EXERCISE:
Put every line of the entries below into a Markdown table with the columns Row and Entry line, numbering the rows in order and skipping blank lines. Leave the pictures out of the answer.

THE DATA:
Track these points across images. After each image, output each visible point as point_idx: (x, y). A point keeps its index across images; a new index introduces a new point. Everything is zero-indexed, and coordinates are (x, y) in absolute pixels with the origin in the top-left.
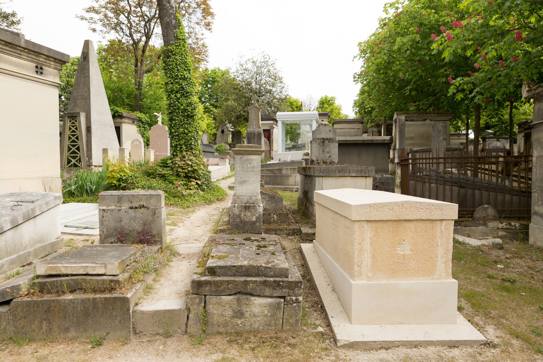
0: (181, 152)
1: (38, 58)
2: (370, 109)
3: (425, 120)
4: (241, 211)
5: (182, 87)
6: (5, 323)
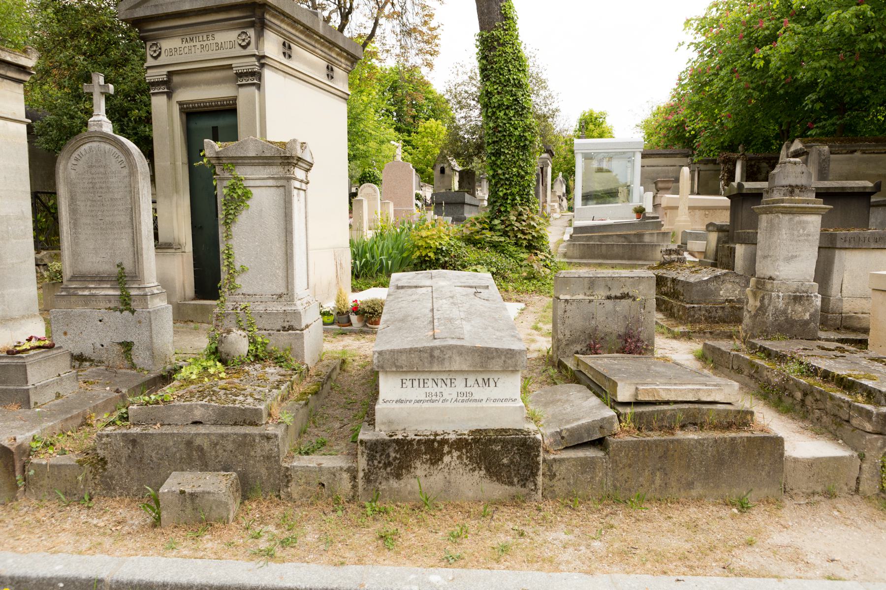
0: (513, 206)
1: (330, 53)
2: (693, 132)
3: (852, 152)
4: (787, 304)
5: (516, 100)
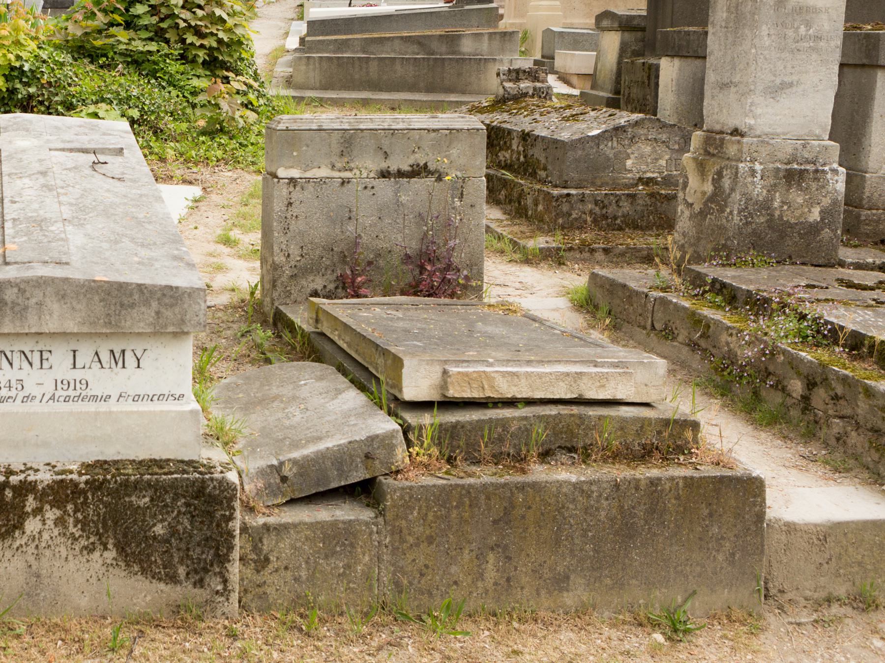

CORRECT ANSWER:
| Row | Entry line |
|---|---|
| 1 | Track these points across images. After each image, output each visible point as point_idx: (x, y). A point keeps its index across images; a new index introduces a new point. Everything is zero-indexed, and coordinates are (x, y) in absolute pixels with the origin in the top-left. |
| 2 | 0: (181, 152) |
| 3 | 1: (38, 58) |
| 4 | 2: (370, 109) |
| 5 | 3: (425, 120) |
| 6 | 4: (241, 211) |
| 7 | 5: (182, 87) |
| 8 | 6: (5, 323) |
| 9 | 0: (513, 206) |
| 10 | 1: (330, 53) |
| 11 | 2: (693, 132) |
| 12 | 3: (852, 152) |
| 13 | 4: (787, 304) |
| 14 | 5: (516, 100) |